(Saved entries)
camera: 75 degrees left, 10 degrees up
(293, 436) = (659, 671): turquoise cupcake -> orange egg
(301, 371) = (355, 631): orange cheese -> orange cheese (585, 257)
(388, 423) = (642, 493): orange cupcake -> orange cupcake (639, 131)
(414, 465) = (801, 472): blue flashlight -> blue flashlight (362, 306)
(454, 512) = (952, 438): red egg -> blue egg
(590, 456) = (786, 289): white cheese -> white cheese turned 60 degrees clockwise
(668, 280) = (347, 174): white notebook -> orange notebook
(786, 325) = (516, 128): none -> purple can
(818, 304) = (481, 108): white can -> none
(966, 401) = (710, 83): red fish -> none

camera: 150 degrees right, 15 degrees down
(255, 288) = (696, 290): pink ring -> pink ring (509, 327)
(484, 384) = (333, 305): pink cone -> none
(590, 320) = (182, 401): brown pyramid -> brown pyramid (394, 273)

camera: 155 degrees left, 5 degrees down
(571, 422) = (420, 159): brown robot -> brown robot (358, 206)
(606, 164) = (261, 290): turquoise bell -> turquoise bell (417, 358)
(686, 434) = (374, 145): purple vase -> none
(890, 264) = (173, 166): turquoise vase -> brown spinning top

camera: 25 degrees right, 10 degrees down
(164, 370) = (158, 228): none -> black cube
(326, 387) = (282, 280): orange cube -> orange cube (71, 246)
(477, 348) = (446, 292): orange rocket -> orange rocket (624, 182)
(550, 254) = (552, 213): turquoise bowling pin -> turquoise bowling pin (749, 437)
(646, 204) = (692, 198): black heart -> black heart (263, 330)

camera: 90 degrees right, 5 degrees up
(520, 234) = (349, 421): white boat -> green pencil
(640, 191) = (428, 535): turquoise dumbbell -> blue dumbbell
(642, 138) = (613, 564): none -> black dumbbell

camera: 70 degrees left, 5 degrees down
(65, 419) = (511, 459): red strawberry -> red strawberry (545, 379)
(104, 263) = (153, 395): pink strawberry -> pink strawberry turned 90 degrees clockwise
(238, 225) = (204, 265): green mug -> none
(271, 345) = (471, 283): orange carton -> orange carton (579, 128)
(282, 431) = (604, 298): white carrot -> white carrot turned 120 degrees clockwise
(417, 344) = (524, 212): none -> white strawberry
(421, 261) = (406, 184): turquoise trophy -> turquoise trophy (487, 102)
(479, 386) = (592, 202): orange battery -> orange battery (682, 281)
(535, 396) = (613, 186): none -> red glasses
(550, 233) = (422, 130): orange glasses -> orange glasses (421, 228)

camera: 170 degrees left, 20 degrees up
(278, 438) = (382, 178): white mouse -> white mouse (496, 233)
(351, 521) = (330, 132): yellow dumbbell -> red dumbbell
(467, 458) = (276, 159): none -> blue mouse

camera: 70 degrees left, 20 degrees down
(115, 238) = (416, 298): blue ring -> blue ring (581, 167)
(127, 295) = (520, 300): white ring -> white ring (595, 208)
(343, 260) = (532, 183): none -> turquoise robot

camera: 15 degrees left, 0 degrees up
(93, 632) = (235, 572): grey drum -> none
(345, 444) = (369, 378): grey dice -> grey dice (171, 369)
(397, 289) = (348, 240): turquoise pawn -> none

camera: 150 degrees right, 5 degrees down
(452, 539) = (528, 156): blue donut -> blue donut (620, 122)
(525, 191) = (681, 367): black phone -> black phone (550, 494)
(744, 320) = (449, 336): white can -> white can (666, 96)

## Problem:
The data must be given again in full, exactly as written.

## Response:
camera: 75 degrees left, 10 degrees up
(293, 436) = (659, 671): turquoise cupcake -> orange egg
(301, 371) = (355, 631): orange cheese -> orange cheese (585, 257)
(388, 423) = (642, 493): orange cupcake -> orange cupcake (639, 131)
(414, 465) = (801, 472): blue flashlight -> blue flashlight (362, 306)
(454, 512) = (952, 438): red egg -> blue egg
(590, 456) = (786, 289): white cheese -> white cheese turned 60 degrees clockwise
(668, 280) = (347, 174): white notebook -> orange notebook
(786, 325) = (516, 128): none -> purple can
(818, 304) = (481, 108): white can -> none
(966, 401) = (710, 83): red fish -> none

camera: 150 degrees right, 15 degrees down
(255, 288) = (696, 290): pink ring -> pink ring (509, 327)
(484, 384) = (333, 305): pink cone -> none
(590, 320) = (182, 401): brown pyramid -> brown pyramid (394, 273)

camera: 155 degrees left, 5 degrees down
(571, 422) = (420, 159): brown robot -> brown robot (358, 206)
(606, 164) = (261, 290): turquoise bell -> turquoise bell (417, 358)
(686, 434) = (374, 145): purple vase -> none
(890, 264) = (173, 166): turquoise vase -> brown spinning top

camera: 25 degrees right, 10 degrees down
(164, 370) = (158, 228): none -> black cube
(326, 387) = (282, 280): orange cube -> orange cube (71, 246)
(477, 348) = (446, 292): orange rocket -> orange rocket (624, 182)
(550, 254) = (552, 213): turquoise bowling pin -> turquoise bowling pin (749, 437)
(646, 204) = (692, 198): black heart -> black heart (263, 330)

camera: 90 degrees right, 5 degrees up
(520, 234) = (349, 421): white boat -> green pencil
(640, 191) = (428, 535): turquoise dumbbell -> blue dumbbell
(642, 138) = (613, 564): none -> black dumbbell

camera: 70 degrees left, 5 degrees down
(65, 419) = (511, 459): red strawberry -> red strawberry (545, 379)
(104, 263) = (153, 395): pink strawberry -> pink strawberry turned 90 degrees clockwise
(238, 225) = (204, 265): green mug -> none
(271, 345) = (471, 283): orange carton -> orange carton (579, 128)
(282, 431) = (604, 298): white carrot -> white carrot turned 120 degrees clockwise
(417, 344) = (524, 212): none -> white strawberry
(421, 261) = (406, 184): turquoise trophy -> turquoise trophy (487, 102)
(479, 386) = (592, 202): orange battery -> orange battery (682, 281)
(535, 396) = (613, 186): none -> red glasses
(550, 233) = (422, 130): orange glasses -> orange glasses (421, 228)

camera: 170 degrees left, 20 degrees up
(278, 438) = (382, 178): white mouse -> white mouse (496, 233)
(351, 521) = (330, 132): yellow dumbbell -> red dumbbell
(467, 458) = (276, 159): none -> blue mouse

camera: 70 degrees left, 20 degrees down
(115, 238) = (416, 298): blue ring -> blue ring (581, 167)
(127, 295) = (520, 300): white ring -> white ring (595, 208)
(343, 260) = (532, 183): none -> turquoise robot

camera: 15 degrees left, 0 degrees up
(93, 632) = (235, 572): grey drum -> none
(345, 444) = (369, 378): grey dice -> grey dice (171, 369)
(397, 289) = (348, 240): turquoise pawn -> none

camera: 150 degrees right, 5 degrees down
(452, 539) = (528, 156): blue donut -> blue donut (620, 122)
(525, 191) = (681, 367): black phone -> black phone (550, 494)
(744, 320) = (449, 336): white can -> white can (666, 96)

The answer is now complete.